_Aim of the task_
Copy all entries exactly, and wherever an entry holds a picture, leave that picture out.

=== Section Start ===

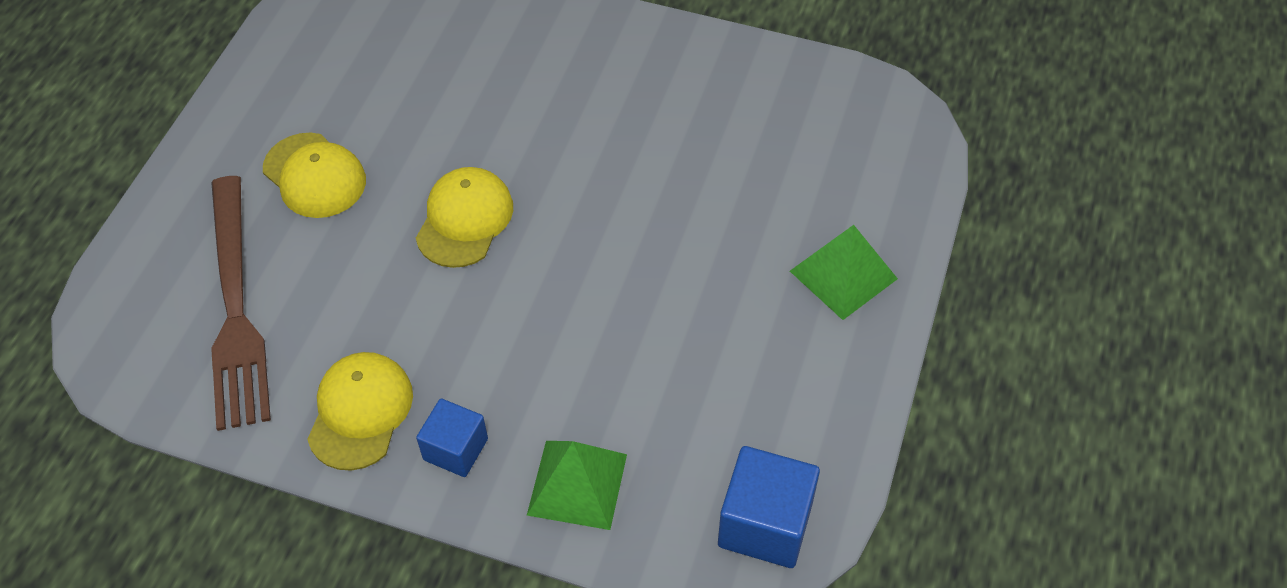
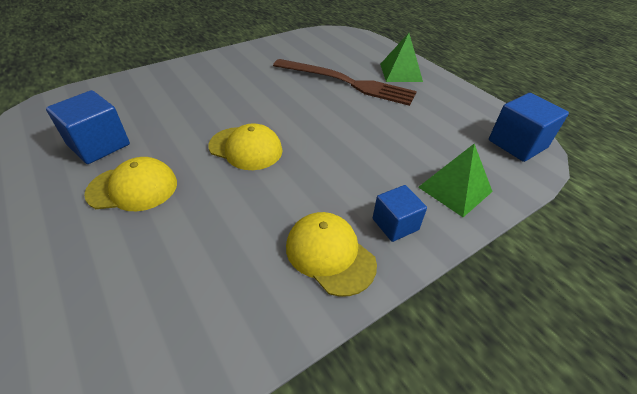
camera: 55 degrees left, 10 degrees down
(236, 307) = (176, 279): brown fork -> brown fork (347, 82)
(350, 87) = (99, 145): none -> blue cube
(464, 220) = (246, 148): yellow cap -> yellow cap turned 150 degrees clockwise

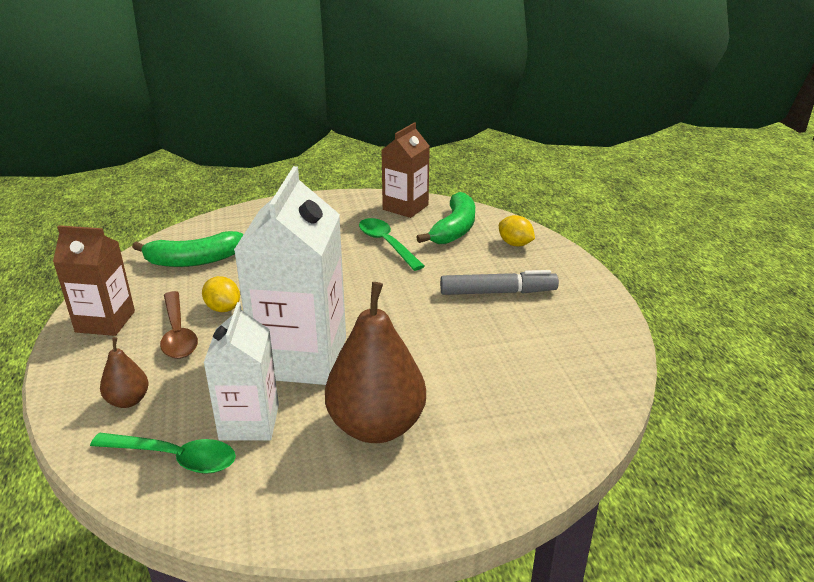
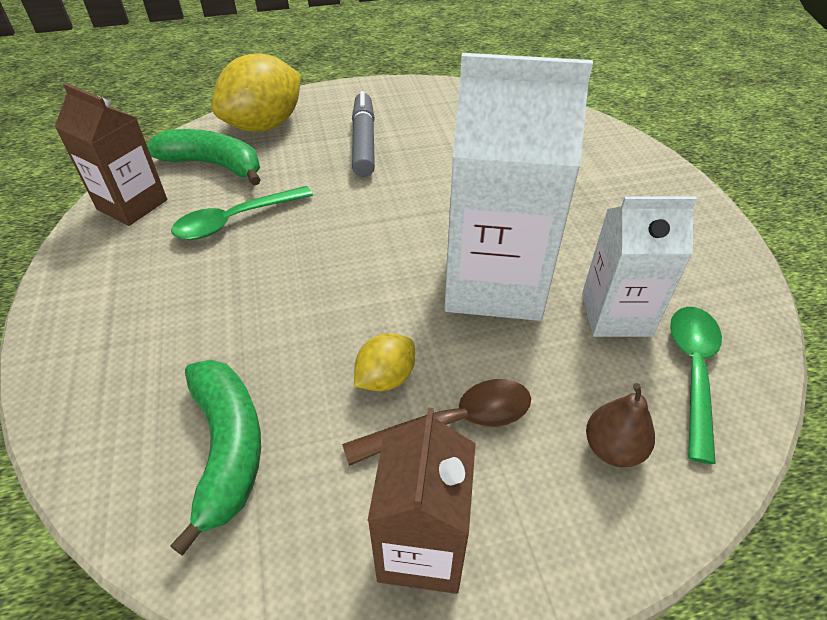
camera: 90 degrees left, 15 degrees up
(376, 426) = (593, 221): brown pear -> none
(515, 244) = (264, 125): yellow lemon -> yellow lemon, size x2.00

=== Section End ===

_Answer for this exercise_
camera: 55 degrees left, 10 degrees down
(236, 307) = (176, 279): brown fork -> brown fork (347, 82)
(350, 87) = (99, 145): none -> blue cube
(464, 220) = (246, 148): yellow cap -> yellow cap turned 150 degrees clockwise

camera: 90 degrees left, 15 degrees up
(376, 426) = (593, 221): brown pear -> none
(515, 244) = (264, 125): yellow lemon -> yellow lemon, size x2.00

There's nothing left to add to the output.